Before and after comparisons

▬▬▬▬▬▬

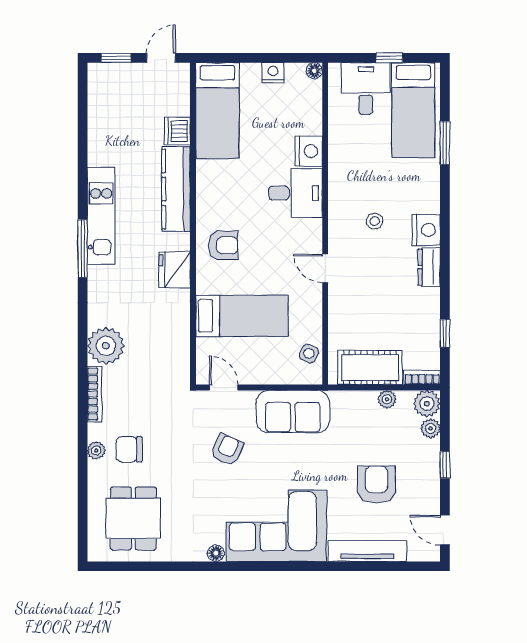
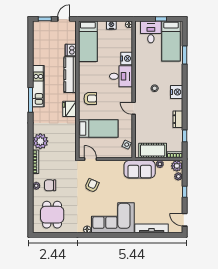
dresser: (429, 267) -> (178, 119), moved
sofa: (293, 412) -> (140, 169), moved
armchair: (377, 485) -> (155, 200), removed

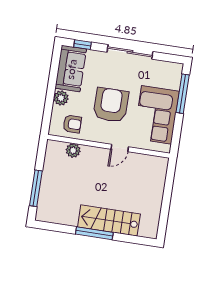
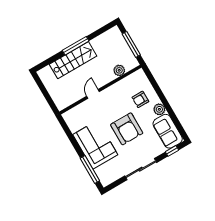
wall: (108, 146) -> (100, 90), moved
door: (120, 148) -> (93, 94), moved
plant: (73, 150) -> (119, 70), moved

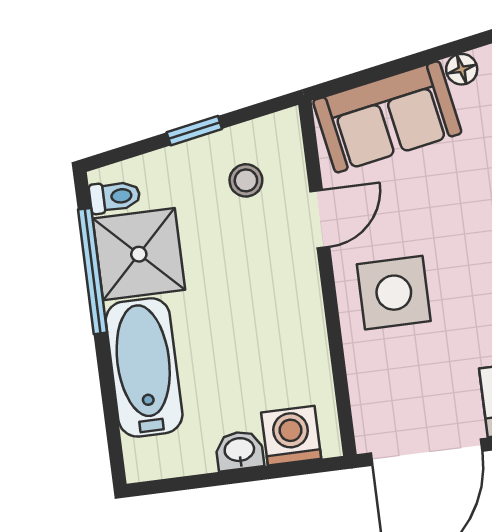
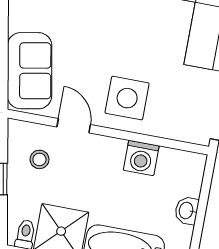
floor lamp: (462, 69) -> (16, 22), removed
washing machine: (291, 436) -> (141, 158), moved, turned -90

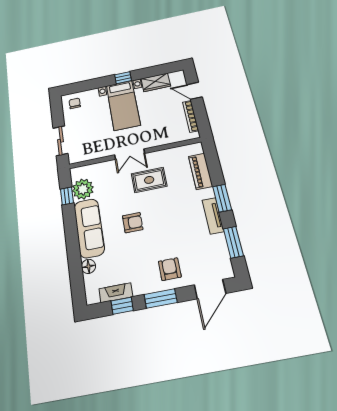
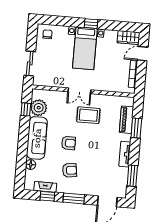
wardrobe: (156, 82) -> (129, 38), moved
door: (195, 91) -> (143, 54), hinge flipped
window: (222, 198) -> (136, 128), moved
armchair: (170, 269) -> (70, 170), moved, turned 83

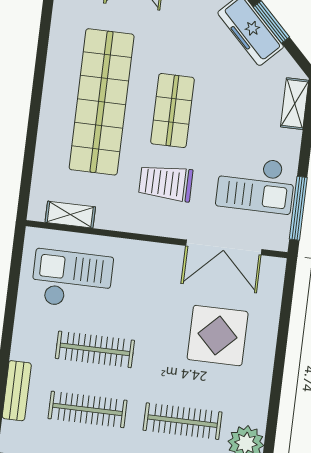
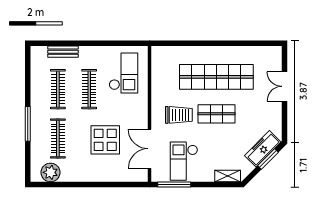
trolley: (166, 183) -> (179, 115), turned 90
shelving: (70, 215) -> (157, 68), removed
display table: (218, 336) -> (105, 140), moved

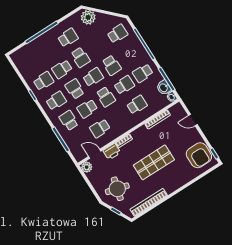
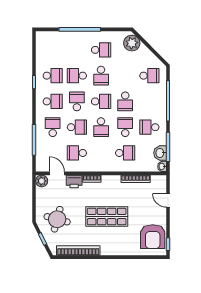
school desk: (124, 85) -> (125, 127), turned -90
school desk: (87, 109) -> (77, 127), turned 180

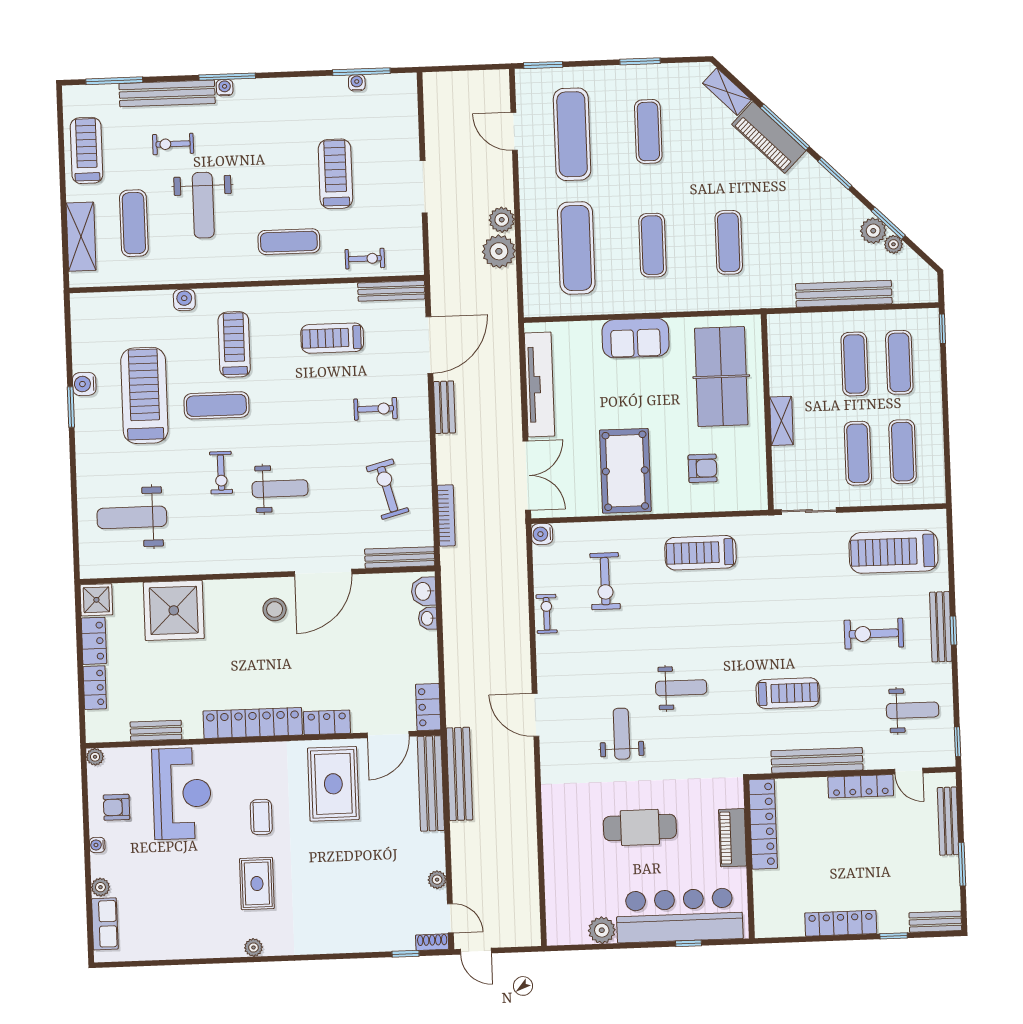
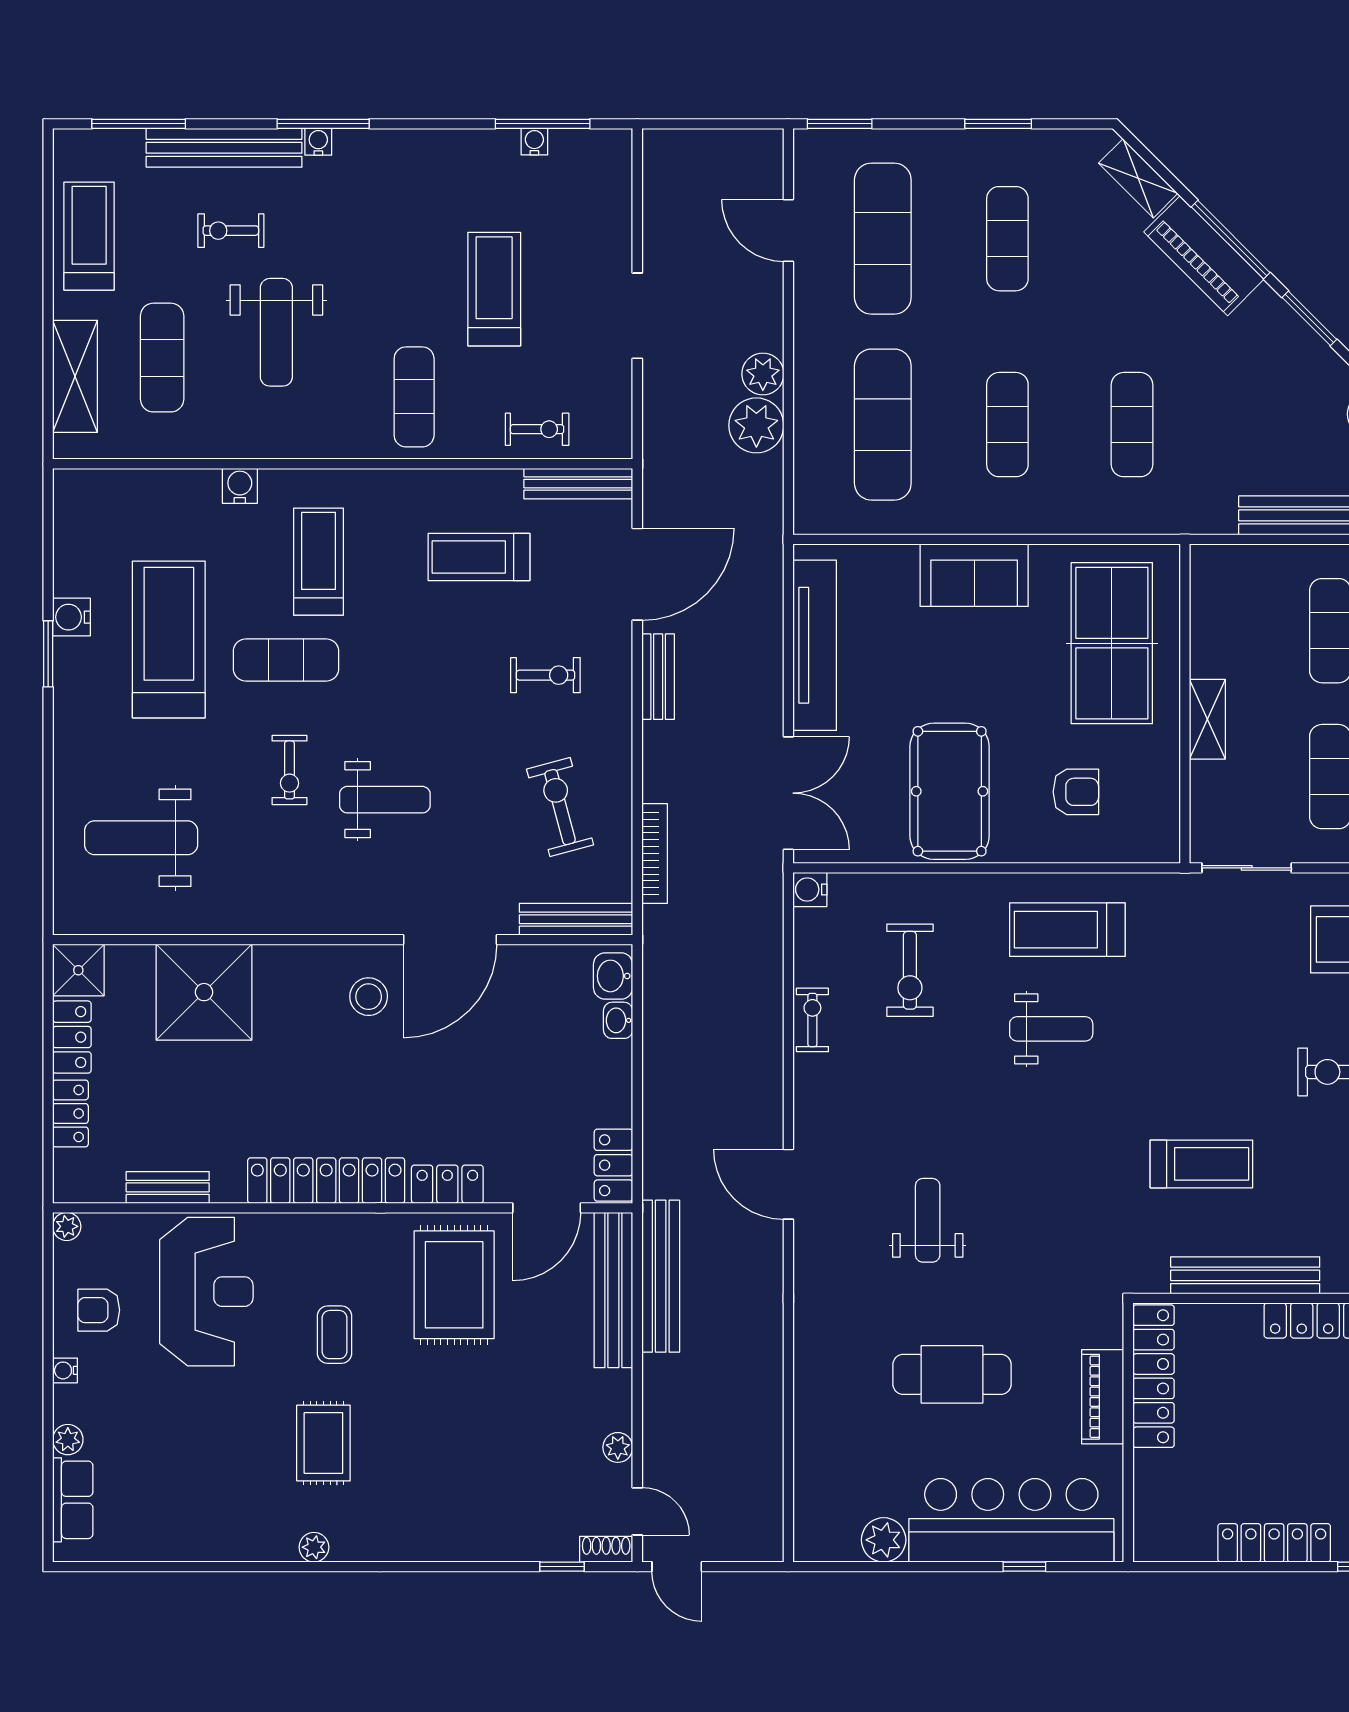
exercise mat: (289, 242) -> (414, 397), turned 90
weight bench: (681, 688) -> (1051, 1029), moved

▬▬▬▬▬▬

Task to carry out — Gather all lines of the records that include the word "removed".

Answer to the problem —
armchair: (377, 485) -> (155, 200), removed
floor lamp: (462, 69) -> (16, 22), removed
shelving: (70, 215) -> (157, 68), removed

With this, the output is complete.